*Task directions:*
Find the string "cone" in the records. Copy every line it appears in.

━━━ Record set

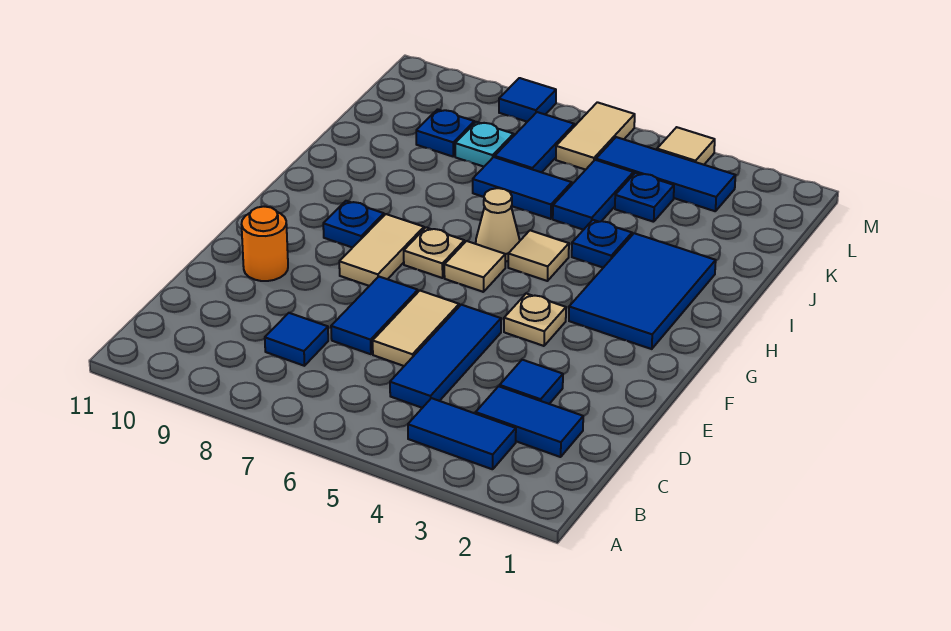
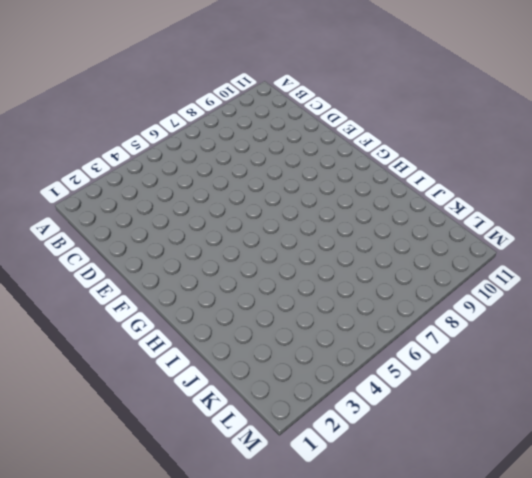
none -> blue tile B3:B4 level 1
none -> blue tile C2:C3 level 1
none -> blue tile C5:E5 level 1

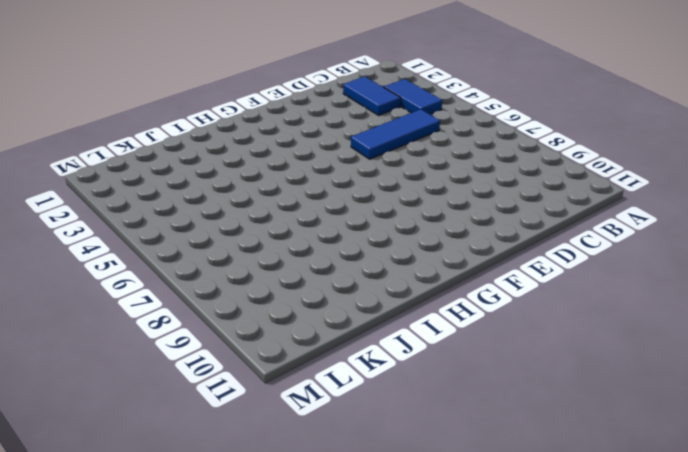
none -> blue tile C8 level 1
none -> blue tile D3 level 1
none -> tan tile D6:E6 level 1

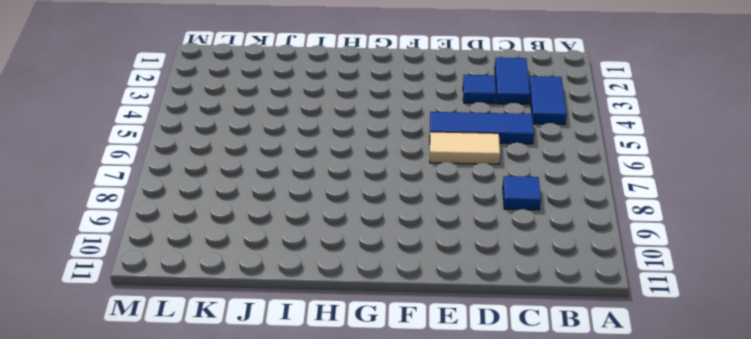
none -> blue tile D7:E7 level 1
none -> orange round brick E10 level 1
none -> tan plate F4 level 1

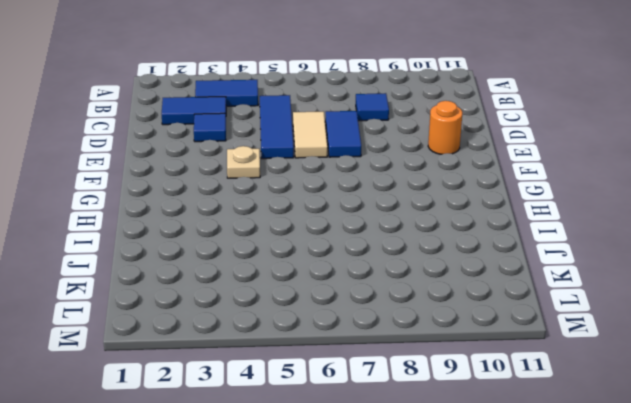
none -> tan tile F8:G8 level 1
none -> blue tile G2:I3 level 1
none -> tan tile G6 level 1

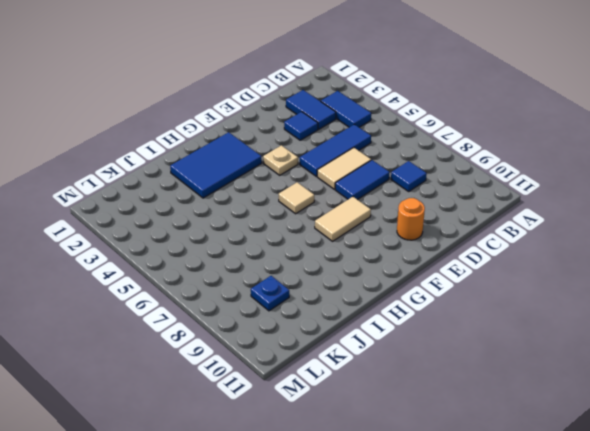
none -> tan plate G7 level 1
none -> blue plate G9 level 1
none -> tan tile H5 level 1

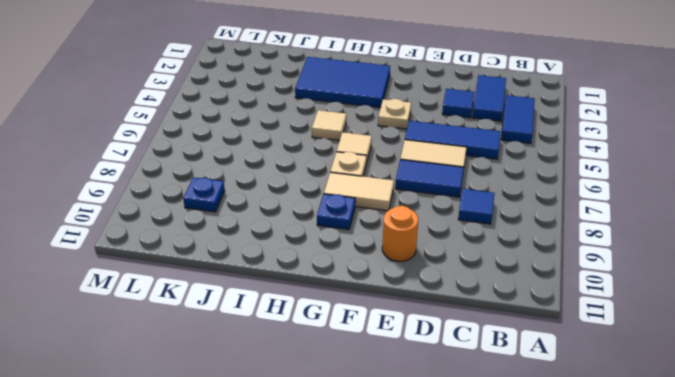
none -> tan cone H6 level 1
none -> blue plate I4 level 1
none -> blue tile J5:K5 level 1

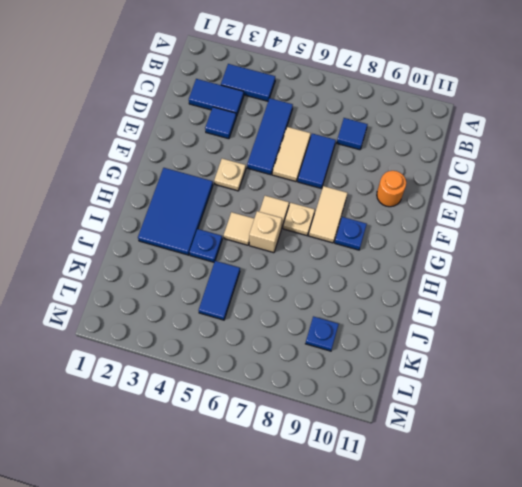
tan brick H6 level 1 -> tan cone H6 level 1
none -> blue tile J6:J7 level 1
none -> blue plate K4 level 1
none -> blue tile K7:L7 level 1

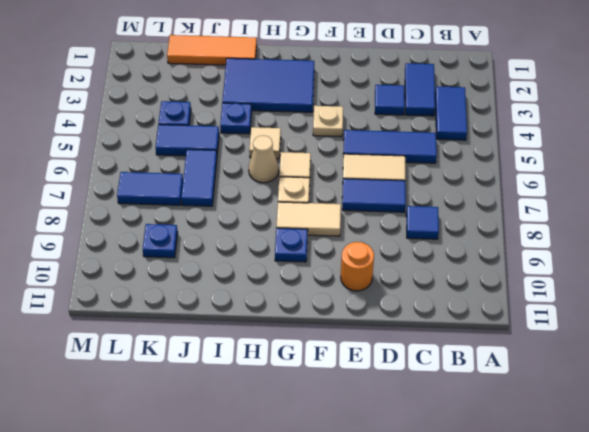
orange tile I1:K1 level 1 -> none
none -> cyan plate K8 level 1
none -> blue tile L3:L5 level 1
none -> tan tile L6:M6 level 1

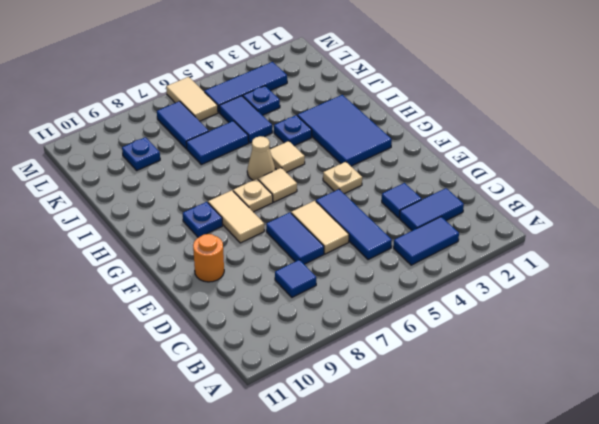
none -> cyan plate K8 level 1
none -> tan tile M4 level 1
none -> blue tile M8 level 1

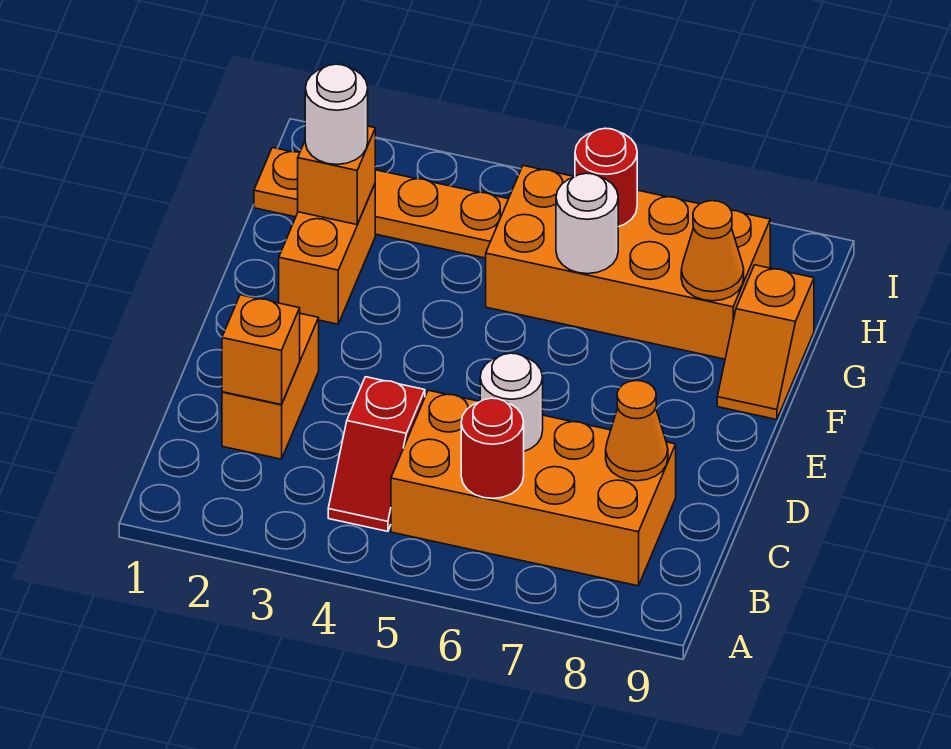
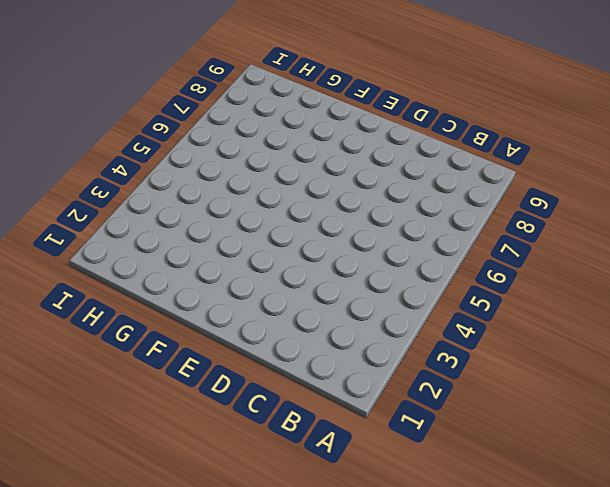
none -> red slope B4:C4 level 1 top C
none -> orange brick B5:C8 level 1
none -> orange brick C2:D2 level 1

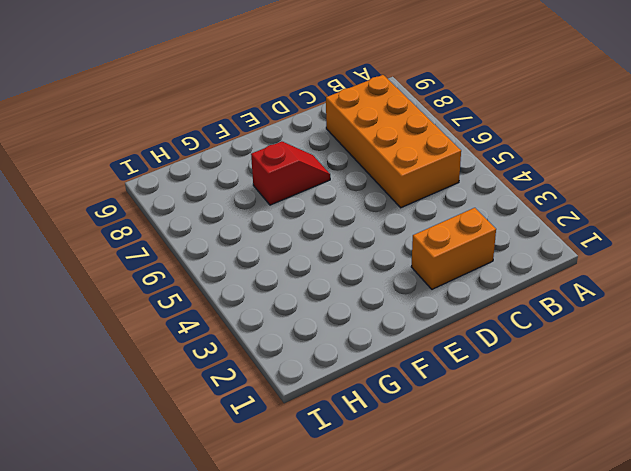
red slope E7:F7 level 1 top F -> red slope B4:C4 level 1 top C
none -> orange brick F2:G2 level 1
none -> orange slope F9:G9 level 1 top G
none -> orange brick G5:H8 level 1

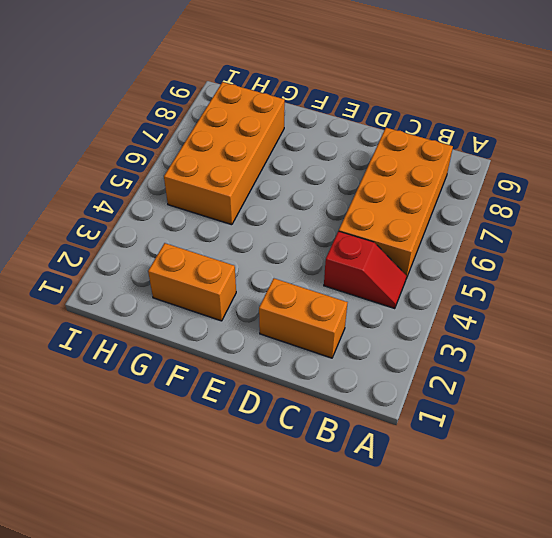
none -> orange slope F9:G9 level 1 top G
none -> orange plate H1:H4 level 1
none -> red round brick B6 level 2

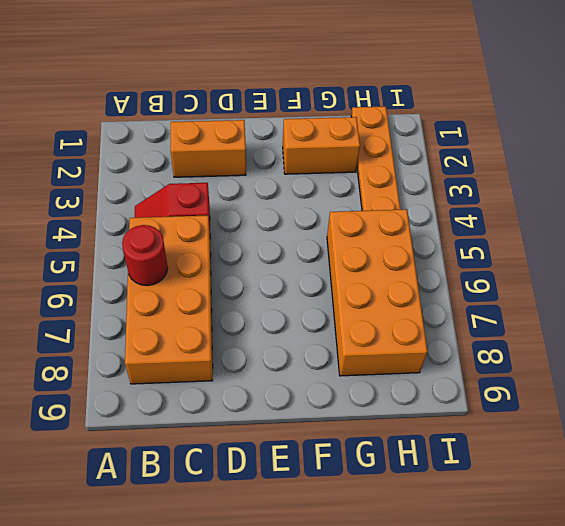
none -> orange slope F9:G9 level 1 top G
none -> orange brick C2 level 2
none -> white round brick C6 level 2

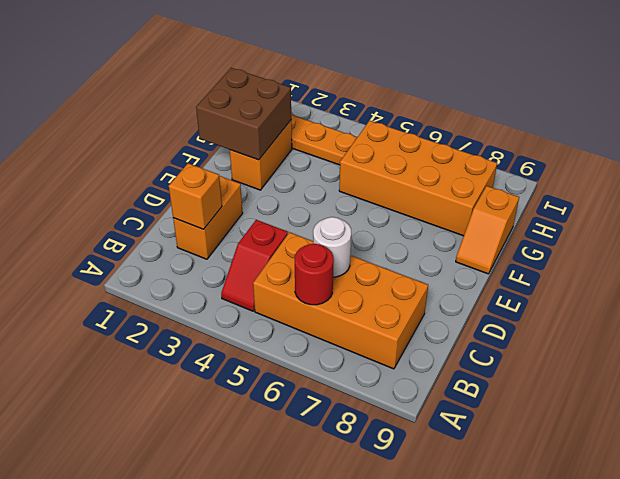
brown brick F1:G2 level 2 -> orange brick G2 level 2
none -> orange cone C8 level 2
none -> white round brick G6 level 2
none -> orange cone G8 level 2

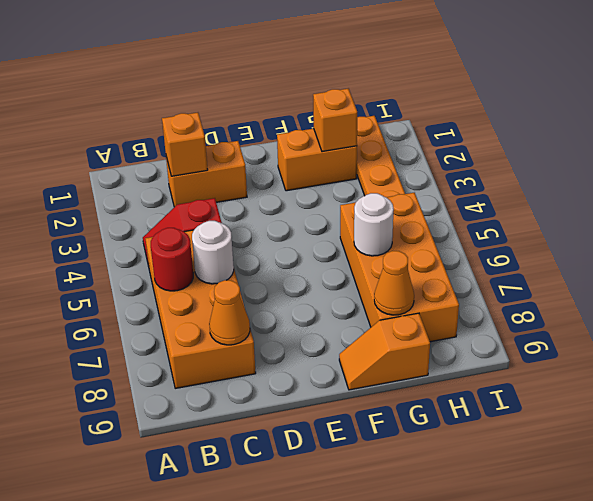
none -> red round brick H6 level 2
none -> white round brick G2 level 3

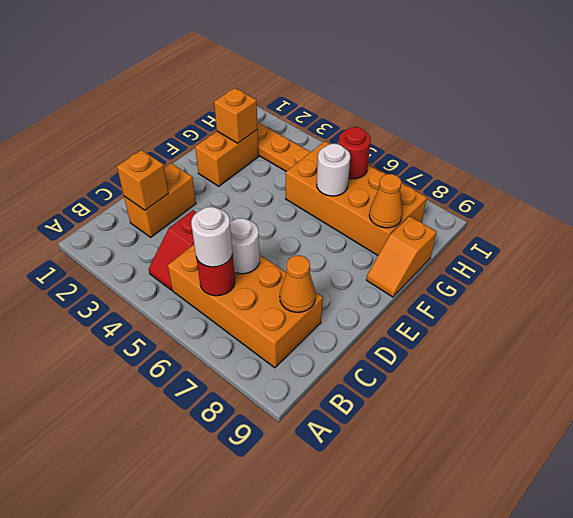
white round brick B6 level 3 -> white round brick G2 level 3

━━━━━━

*Output of the exercise:*
none -> tan cone H6 level 1
tan brick H6 level 1 -> tan cone H6 level 1
none -> orange cone C8 level 2
none -> orange cone G8 level 2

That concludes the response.